# Problem description
Each entry is to be retyped exactly as it appears, and each image is to be dropped.

# Extracted data
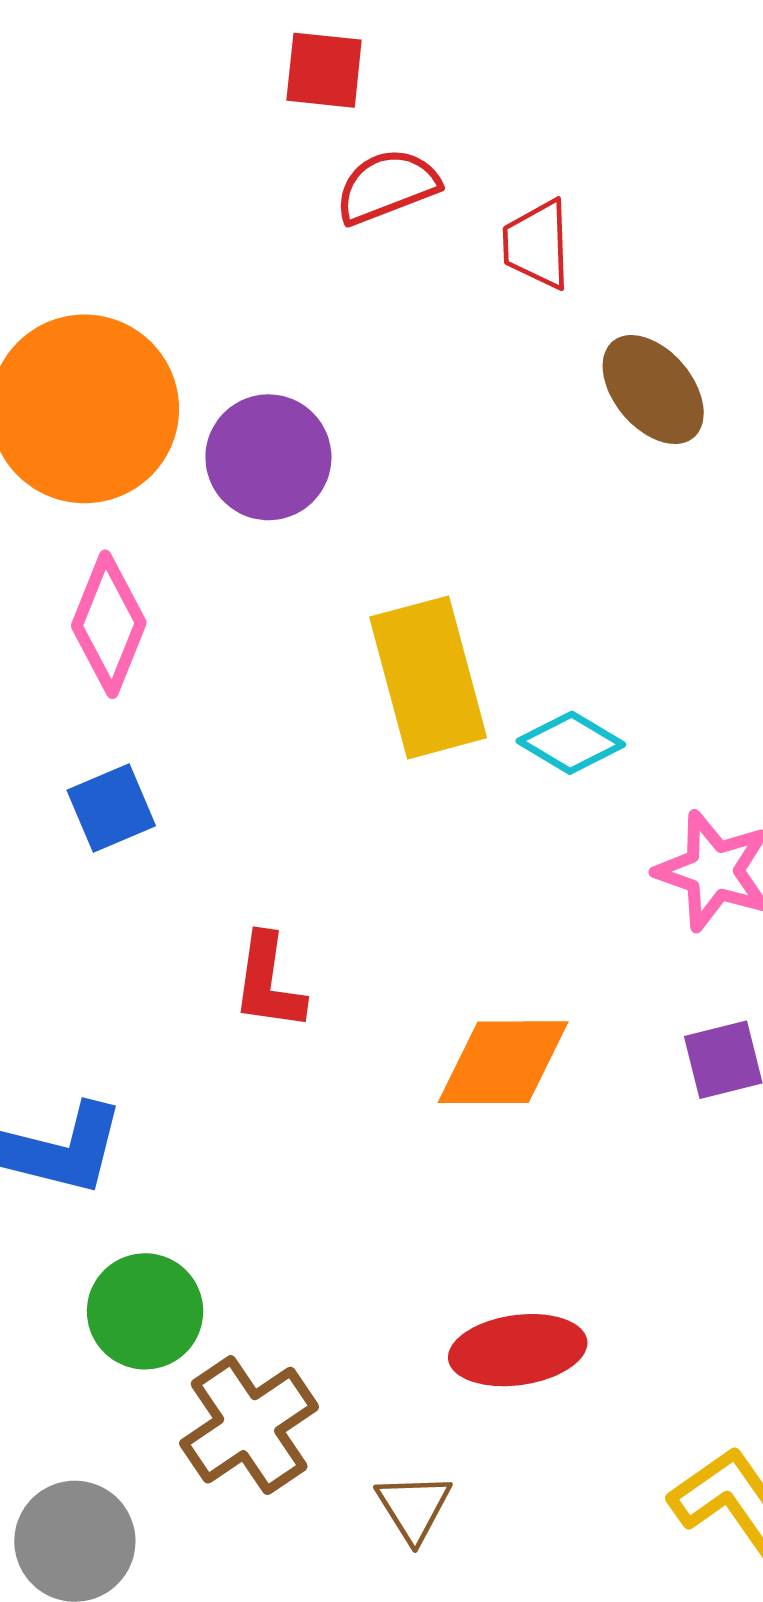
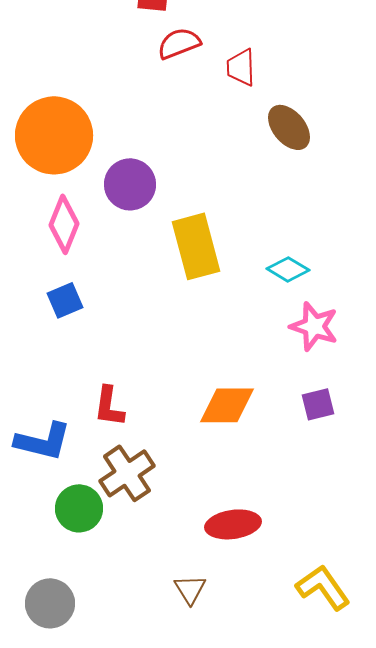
purple circle: (268, 457) -> (130, 184), moved
cyan diamond: (571, 743) -> (288, 269), moved
red L-shape: (268, 982) -> (109, 406), moved
brown cross: (249, 1425) -> (127, 473), moved

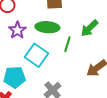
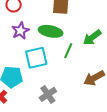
cyan square: (36, 55) -> (36, 58), turned 35

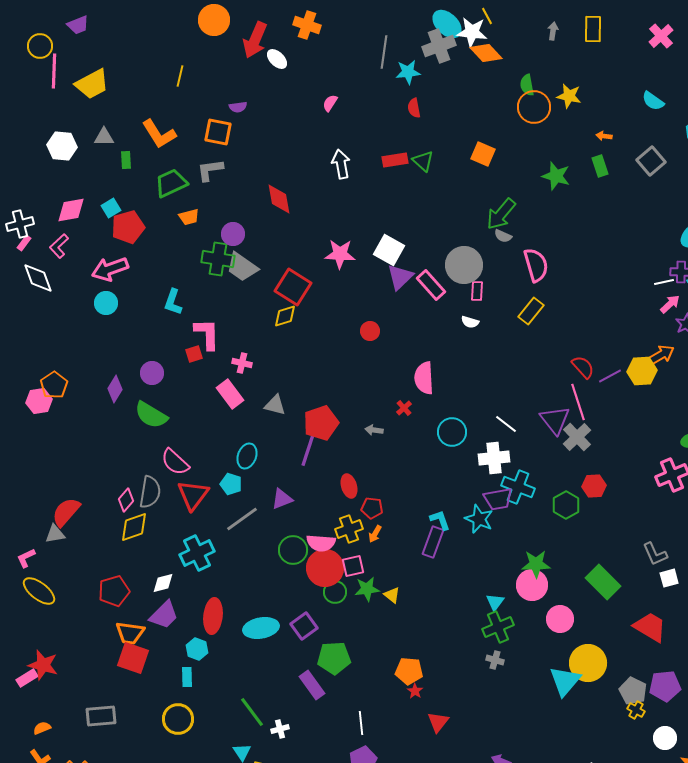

# Answer to the problem
purple circle: (268, 457) -> (130, 184), moved
cyan diamond: (571, 743) -> (288, 269), moved
red L-shape: (268, 982) -> (109, 406), moved
brown cross: (249, 1425) -> (127, 473), moved

cyan square: (36, 55) -> (36, 58), turned 35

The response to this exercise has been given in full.